### 与えられたデータ
● ● ● ●

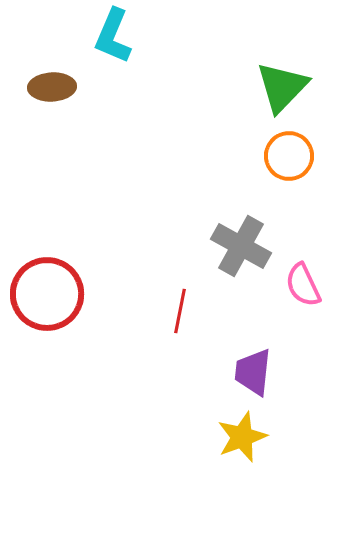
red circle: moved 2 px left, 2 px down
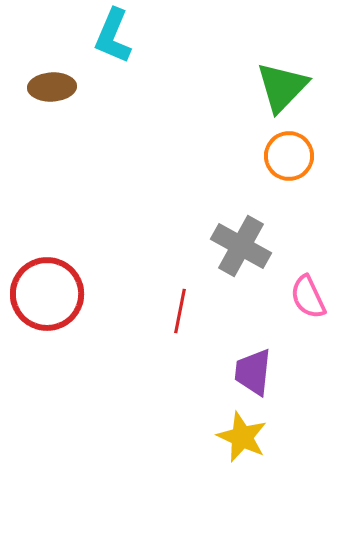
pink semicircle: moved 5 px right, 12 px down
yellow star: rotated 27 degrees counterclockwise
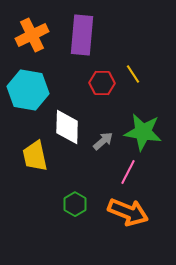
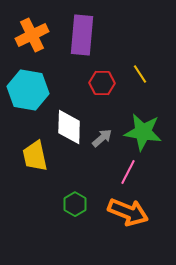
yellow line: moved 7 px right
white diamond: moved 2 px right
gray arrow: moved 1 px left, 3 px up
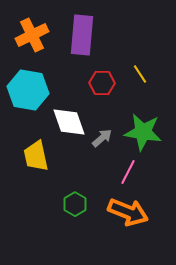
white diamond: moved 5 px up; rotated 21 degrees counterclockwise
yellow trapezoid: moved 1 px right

● ● ● ●

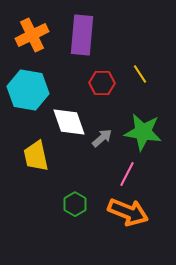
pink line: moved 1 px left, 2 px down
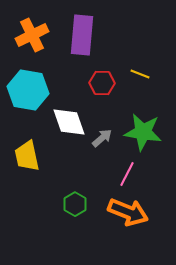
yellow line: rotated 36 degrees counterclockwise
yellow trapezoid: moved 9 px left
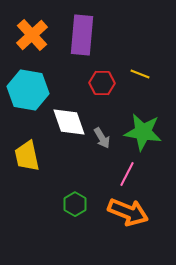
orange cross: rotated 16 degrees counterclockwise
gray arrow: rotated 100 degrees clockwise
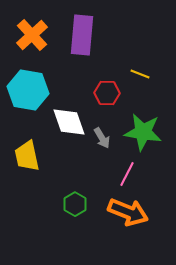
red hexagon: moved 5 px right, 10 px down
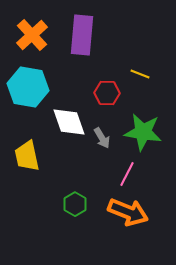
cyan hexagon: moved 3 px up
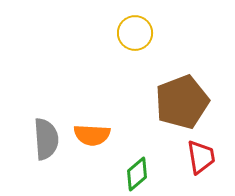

● ● ● ●

### 演習の目標
「orange cross: rotated」を含む行から「cyan hexagon: moved 3 px up」を含む行までを、「hexagon」を「octagon」に置き換え、ほかは一切変えずに書き直しなさい。画像は答えに含めないこと。

### 問題の解答
orange cross: rotated 16 degrees counterclockwise
gray arrow: rotated 100 degrees clockwise
red octagon: moved 5 px right, 10 px down
cyan octagon: moved 3 px up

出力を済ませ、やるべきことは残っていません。